**WORK ORDER:** Beginning with the line that contains "purple glasses: 1 -> 2", extract each line through the end of the listing below, with no additions or omissions.

=-=-=-=-=

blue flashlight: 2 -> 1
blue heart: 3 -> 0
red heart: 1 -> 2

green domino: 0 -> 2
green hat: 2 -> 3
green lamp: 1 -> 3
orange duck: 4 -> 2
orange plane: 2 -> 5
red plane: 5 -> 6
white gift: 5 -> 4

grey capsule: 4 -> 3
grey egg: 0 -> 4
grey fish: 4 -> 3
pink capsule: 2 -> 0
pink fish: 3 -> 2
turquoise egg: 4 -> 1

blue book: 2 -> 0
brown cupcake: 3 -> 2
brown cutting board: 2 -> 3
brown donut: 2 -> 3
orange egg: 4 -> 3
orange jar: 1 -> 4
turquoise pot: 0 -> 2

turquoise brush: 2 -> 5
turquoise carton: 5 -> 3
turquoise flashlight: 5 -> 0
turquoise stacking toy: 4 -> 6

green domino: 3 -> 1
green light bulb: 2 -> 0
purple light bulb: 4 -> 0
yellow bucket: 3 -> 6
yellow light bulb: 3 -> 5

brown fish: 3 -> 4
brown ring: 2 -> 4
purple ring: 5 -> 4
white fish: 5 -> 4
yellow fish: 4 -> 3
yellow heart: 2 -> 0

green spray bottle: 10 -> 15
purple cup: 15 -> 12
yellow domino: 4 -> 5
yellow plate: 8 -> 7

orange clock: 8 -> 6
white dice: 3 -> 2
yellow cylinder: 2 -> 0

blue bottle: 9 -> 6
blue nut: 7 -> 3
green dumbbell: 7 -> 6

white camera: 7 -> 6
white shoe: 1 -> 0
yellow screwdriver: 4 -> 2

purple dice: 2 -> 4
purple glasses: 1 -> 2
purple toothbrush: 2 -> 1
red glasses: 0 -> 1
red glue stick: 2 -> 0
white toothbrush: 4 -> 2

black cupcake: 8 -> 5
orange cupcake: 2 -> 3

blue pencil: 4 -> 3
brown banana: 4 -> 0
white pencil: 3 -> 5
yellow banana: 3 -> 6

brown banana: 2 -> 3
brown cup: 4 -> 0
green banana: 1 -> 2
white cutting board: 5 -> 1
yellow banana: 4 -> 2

=-=-=-=-=

**REPLY:**
purple glasses: 1 -> 2
purple toothbrush: 2 -> 1
red glasses: 0 -> 1
red glue stick: 2 -> 0
white toothbrush: 4 -> 2

black cupcake: 8 -> 5
orange cupcake: 2 -> 3

blue pencil: 4 -> 3
brown banana: 4 -> 0
white pencil: 3 -> 5
yellow banana: 3 -> 6

brown banana: 2 -> 3
brown cup: 4 -> 0
green banana: 1 -> 2
white cutting board: 5 -> 1
yellow banana: 4 -> 2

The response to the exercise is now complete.